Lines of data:

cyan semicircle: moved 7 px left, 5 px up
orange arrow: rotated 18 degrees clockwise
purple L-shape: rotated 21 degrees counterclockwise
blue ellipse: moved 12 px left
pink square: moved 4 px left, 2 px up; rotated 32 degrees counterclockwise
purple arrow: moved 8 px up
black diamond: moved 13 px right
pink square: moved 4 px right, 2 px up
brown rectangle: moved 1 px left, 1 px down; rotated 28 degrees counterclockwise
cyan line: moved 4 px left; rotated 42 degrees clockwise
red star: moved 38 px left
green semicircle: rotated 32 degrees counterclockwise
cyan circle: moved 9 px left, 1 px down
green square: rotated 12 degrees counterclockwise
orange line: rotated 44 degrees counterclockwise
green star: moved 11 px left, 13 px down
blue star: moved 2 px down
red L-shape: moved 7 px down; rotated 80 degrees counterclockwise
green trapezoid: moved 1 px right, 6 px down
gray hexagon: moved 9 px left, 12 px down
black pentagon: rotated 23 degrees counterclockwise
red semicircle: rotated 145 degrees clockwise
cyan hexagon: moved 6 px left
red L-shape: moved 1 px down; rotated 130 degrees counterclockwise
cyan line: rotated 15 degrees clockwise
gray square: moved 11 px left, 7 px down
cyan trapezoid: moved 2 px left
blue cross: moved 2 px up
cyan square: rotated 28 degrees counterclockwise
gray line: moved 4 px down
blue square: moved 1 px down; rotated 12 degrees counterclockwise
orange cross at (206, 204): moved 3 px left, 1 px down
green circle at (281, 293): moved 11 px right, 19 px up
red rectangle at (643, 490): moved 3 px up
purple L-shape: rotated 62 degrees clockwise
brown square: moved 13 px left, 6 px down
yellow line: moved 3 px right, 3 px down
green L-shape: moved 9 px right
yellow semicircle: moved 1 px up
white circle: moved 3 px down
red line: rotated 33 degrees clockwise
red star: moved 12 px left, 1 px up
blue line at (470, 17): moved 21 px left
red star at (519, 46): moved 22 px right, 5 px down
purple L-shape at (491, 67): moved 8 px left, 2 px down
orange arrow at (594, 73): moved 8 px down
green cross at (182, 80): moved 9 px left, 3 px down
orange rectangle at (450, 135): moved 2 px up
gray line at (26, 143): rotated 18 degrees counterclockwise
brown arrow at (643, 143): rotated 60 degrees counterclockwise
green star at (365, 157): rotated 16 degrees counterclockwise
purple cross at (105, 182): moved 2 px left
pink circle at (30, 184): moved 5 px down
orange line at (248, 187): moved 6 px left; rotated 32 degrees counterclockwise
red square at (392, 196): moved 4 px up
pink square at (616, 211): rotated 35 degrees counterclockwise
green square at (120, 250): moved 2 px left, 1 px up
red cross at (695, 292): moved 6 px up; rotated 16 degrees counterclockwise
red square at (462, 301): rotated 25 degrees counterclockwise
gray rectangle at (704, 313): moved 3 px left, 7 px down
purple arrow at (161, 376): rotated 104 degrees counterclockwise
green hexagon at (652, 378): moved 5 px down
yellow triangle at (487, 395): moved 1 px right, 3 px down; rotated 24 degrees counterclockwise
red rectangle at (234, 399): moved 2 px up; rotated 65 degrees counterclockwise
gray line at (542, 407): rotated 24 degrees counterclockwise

EXERCISE DESCRIPTION:
Copy out every line of the records above word for word.

FINAL RESULT:
cyan semicircle: moved 7 px left, 5 px up
orange arrow: rotated 18 degrees clockwise
purple L-shape: rotated 21 degrees counterclockwise
blue ellipse: moved 12 px left
pink square: moved 4 px left, 2 px up; rotated 32 degrees counterclockwise
purple arrow: moved 8 px up
black diamond: moved 13 px right
pink square: moved 4 px right, 2 px up
brown rectangle: moved 1 px left, 1 px down; rotated 28 degrees counterclockwise
cyan line: moved 4 px left; rotated 42 degrees clockwise
red star: moved 38 px left
green semicircle: rotated 32 degrees counterclockwise
cyan circle: moved 9 px left, 1 px down
green square: rotated 12 degrees counterclockwise
orange line: rotated 44 degrees counterclockwise
green star: moved 11 px left, 13 px down
blue star: moved 2 px down
red L-shape: moved 7 px down; rotated 80 degrees counterclockwise
green trapezoid: moved 1 px right, 6 px down
gray hexagon: moved 9 px left, 12 px down
black pentagon: rotated 23 degrees counterclockwise
red semicircle: rotated 145 degrees clockwise
cyan hexagon: moved 6 px left
red L-shape: moved 1 px down; rotated 130 degrees counterclockwise
cyan line: rotated 15 degrees clockwise
gray square: moved 11 px left, 7 px down
cyan trapezoid: moved 2 px left
blue cross: moved 2 px up
cyan square: rotated 28 degrees counterclockwise
gray line: moved 4 px down
blue square: moved 1 px down; rotated 12 degrees counterclockwise
orange cross at (206, 204): moved 3 px left, 1 px down
green circle at (281, 293): moved 11 px right, 19 px up
red rectangle at (643, 490): moved 3 px up
purple L-shape: rotated 62 degrees clockwise
brown square: moved 13 px left, 6 px down
yellow line: moved 3 px right, 3 px down
green L-shape: moved 9 px right
yellow semicircle: moved 1 px up
white circle: moved 3 px down
red line: rotated 33 degrees clockwise
red star: moved 12 px left, 1 px up
blue line at (470, 17): moved 21 px left
red star at (519, 46): moved 22 px right, 5 px down
purple L-shape at (491, 67): moved 8 px left, 2 px down
orange arrow at (594, 73): moved 8 px down
green cross at (182, 80): moved 9 px left, 3 px down
orange rectangle at (450, 135): moved 2 px up
gray line at (26, 143): rotated 18 degrees counterclockwise
brown arrow at (643, 143): rotated 60 degrees counterclockwise
green star at (365, 157): rotated 16 degrees counterclockwise
purple cross at (105, 182): moved 2 px left
pink circle at (30, 184): moved 5 px down
orange line at (248, 187): moved 6 px left; rotated 32 degrees counterclockwise
red square at (392, 196): moved 4 px up
pink square at (616, 211): rotated 35 degrees counterclockwise
green square at (120, 250): moved 2 px left, 1 px up
red cross at (695, 292): moved 6 px up; rotated 16 degrees counterclockwise
red square at (462, 301): rotated 25 degrees counterclockwise
gray rectangle at (704, 313): moved 3 px left, 7 px down
purple arrow at (161, 376): rotated 104 degrees counterclockwise
green hexagon at (652, 378): moved 5 px down
yellow triangle at (487, 395): moved 1 px right, 3 px down; rotated 24 degrees counterclockwise
red rectangle at (234, 399): moved 2 px up; rotated 65 degrees counterclockwise
gray line at (542, 407): rotated 24 degrees counterclockwise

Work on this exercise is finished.